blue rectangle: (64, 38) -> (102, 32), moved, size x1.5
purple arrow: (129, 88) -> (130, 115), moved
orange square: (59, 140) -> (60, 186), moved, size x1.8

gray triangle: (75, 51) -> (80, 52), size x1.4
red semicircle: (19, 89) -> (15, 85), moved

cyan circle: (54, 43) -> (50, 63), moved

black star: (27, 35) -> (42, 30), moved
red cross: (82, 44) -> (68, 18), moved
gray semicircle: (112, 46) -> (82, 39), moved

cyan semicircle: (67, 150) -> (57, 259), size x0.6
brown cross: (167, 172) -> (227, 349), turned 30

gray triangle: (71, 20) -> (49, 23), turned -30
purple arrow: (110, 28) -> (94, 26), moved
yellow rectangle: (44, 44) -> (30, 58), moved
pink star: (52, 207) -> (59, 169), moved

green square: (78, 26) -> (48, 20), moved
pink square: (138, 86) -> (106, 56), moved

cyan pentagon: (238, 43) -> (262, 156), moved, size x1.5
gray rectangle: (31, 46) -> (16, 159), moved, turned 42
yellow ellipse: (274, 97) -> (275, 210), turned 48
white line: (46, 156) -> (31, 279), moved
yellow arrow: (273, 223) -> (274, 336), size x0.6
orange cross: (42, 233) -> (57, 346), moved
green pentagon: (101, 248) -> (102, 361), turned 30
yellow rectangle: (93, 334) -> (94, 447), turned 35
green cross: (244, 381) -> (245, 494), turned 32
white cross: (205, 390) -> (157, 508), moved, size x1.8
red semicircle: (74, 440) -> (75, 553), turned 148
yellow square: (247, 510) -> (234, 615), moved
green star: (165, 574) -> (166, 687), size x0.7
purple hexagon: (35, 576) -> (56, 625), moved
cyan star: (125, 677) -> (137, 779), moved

## WHAT THE TASK ASKS
Each line from the top of the material above through the line containing "green square: (78, 26) -> (48, 20), moved" must be output exactly, and no other line.

## SOLUTION TO THIS PROBLEM
blue rectangle: (64, 38) -> (102, 32), moved, size x1.5
purple arrow: (129, 88) -> (130, 115), moved
orange square: (59, 140) -> (60, 186), moved, size x1.8

gray triangle: (75, 51) -> (80, 52), size x1.4
red semicircle: (19, 89) -> (15, 85), moved

cyan circle: (54, 43) -> (50, 63), moved

black star: (27, 35) -> (42, 30), moved
red cross: (82, 44) -> (68, 18), moved
gray semicircle: (112, 46) -> (82, 39), moved

cyan semicircle: (67, 150) -> (57, 259), size x0.6
brown cross: (167, 172) -> (227, 349), turned 30

gray triangle: (71, 20) -> (49, 23), turned -30
purple arrow: (110, 28) -> (94, 26), moved
yellow rectangle: (44, 44) -> (30, 58), moved
pink star: (52, 207) -> (59, 169), moved

green square: (78, 26) -> (48, 20), moved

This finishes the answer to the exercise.